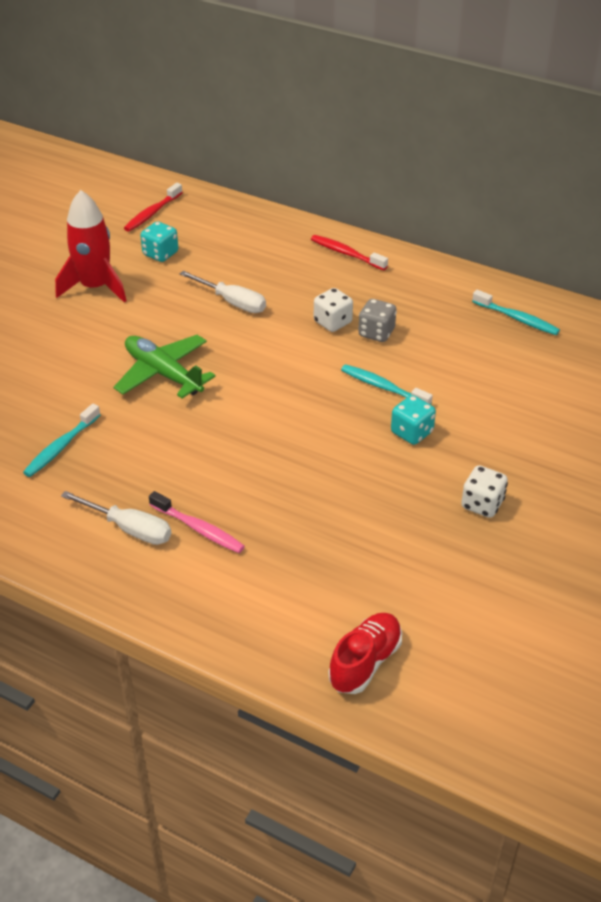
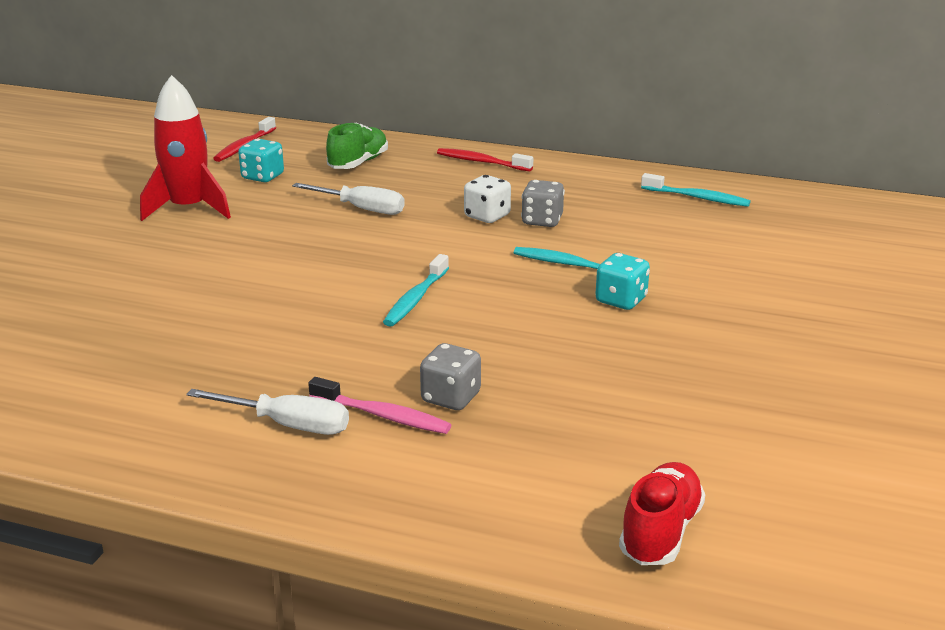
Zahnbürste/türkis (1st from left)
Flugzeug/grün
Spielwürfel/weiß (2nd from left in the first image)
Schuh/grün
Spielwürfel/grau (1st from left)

________________________________________

Retype all of the listing above exactly, but keep its pictures out.

Zahnbürste/türkis (1st from left)
Flugzeug/grün
Spielwürfel/weiß (2nd from left in the first image)
Schuh/grün
Spielwürfel/grau (1st from left)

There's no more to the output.